- _Collected data entries_:
== Segment start ==
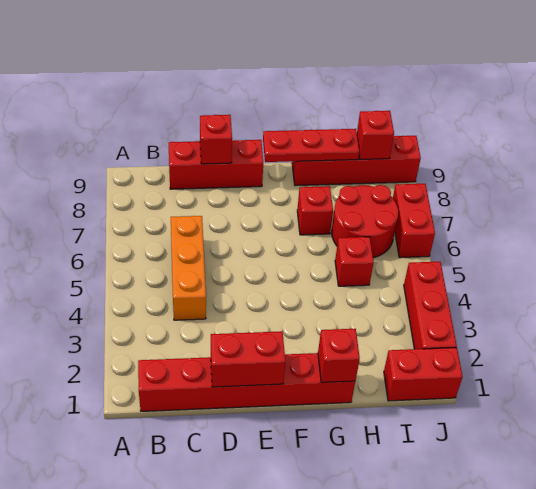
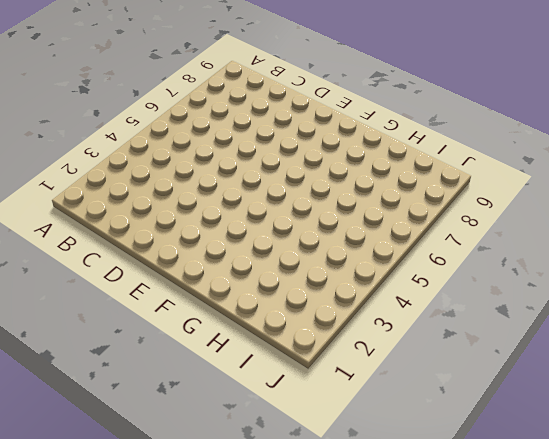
none -> red brick B1:G1 level 1
none -> orange brick C4:C6 level 1
none -> red brick C9:E9 level 1

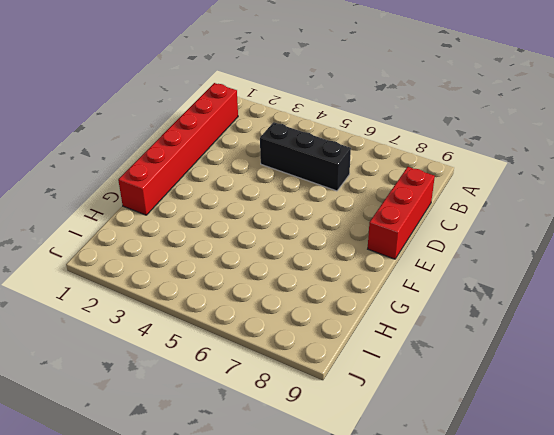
black brick C4:C6 level 1 -> orange brick C4:C6 level 1
none -> red brick G7 level 1
none -> red brick G9:J9 level 1
none -> red brick H5 level 1

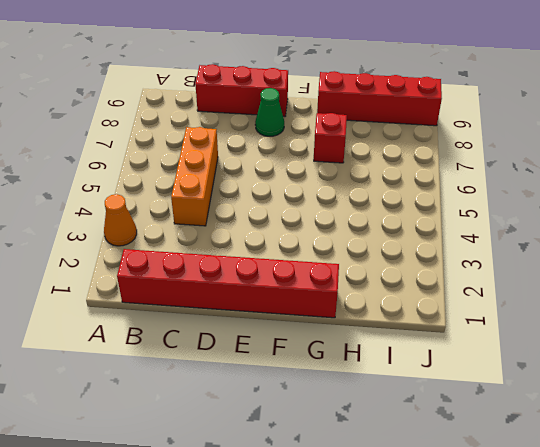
orange cone A3 level 1 -> none
green cone E8 level 1 -> none
none -> red brick H5 level 1
none -> red round brick H6:I7 level 1
none -> red brick I1:J1 level 1

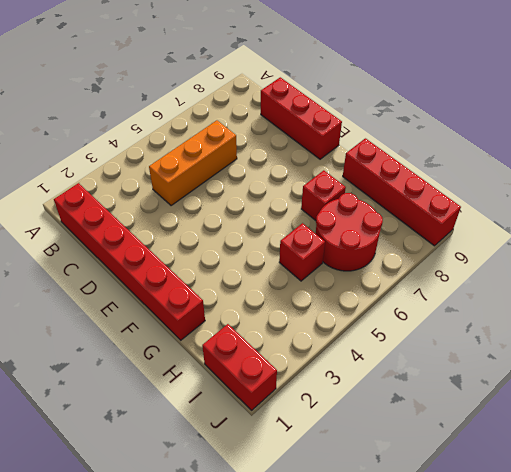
none -> red brick J2:J4 level 1
none -> red brick J6:J7 level 1
none -> red brick D1:E1 level 2

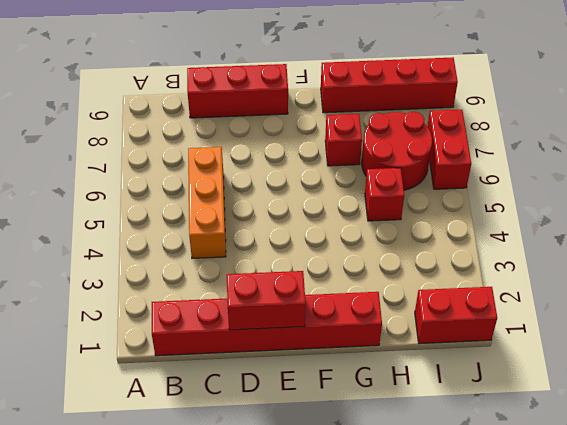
none -> red brick J2:J4 level 1
none -> red brick D9 level 2
none -> red plate F9:H9 level 2

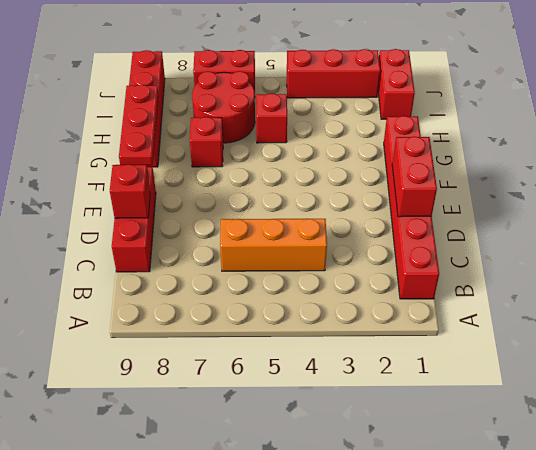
none -> red brick G1 level 2
none -> red brick I9 level 2

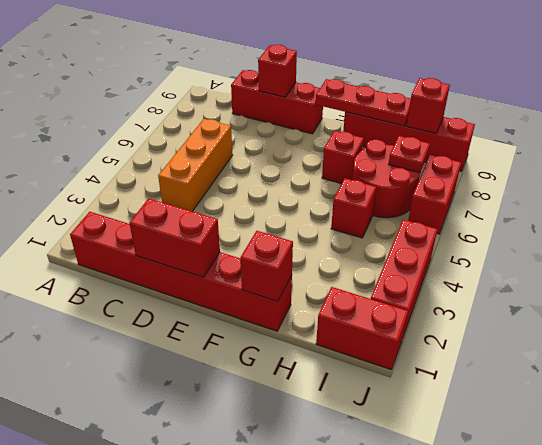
red plate I7 level 2 -> none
== Segment end ==
- _WORK REQUEST_: Copy out every line of the data where the word "plate" occurs.

- _RESPONSE AREA_:
none -> red plate F9:H9 level 2
red plate I7 level 2 -> none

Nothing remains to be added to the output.